● Problem description:
The number of lines below that contain the word "shoe" is all that the answer should hold.

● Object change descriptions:
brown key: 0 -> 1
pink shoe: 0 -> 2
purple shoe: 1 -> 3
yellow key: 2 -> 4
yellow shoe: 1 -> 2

● Reply:
3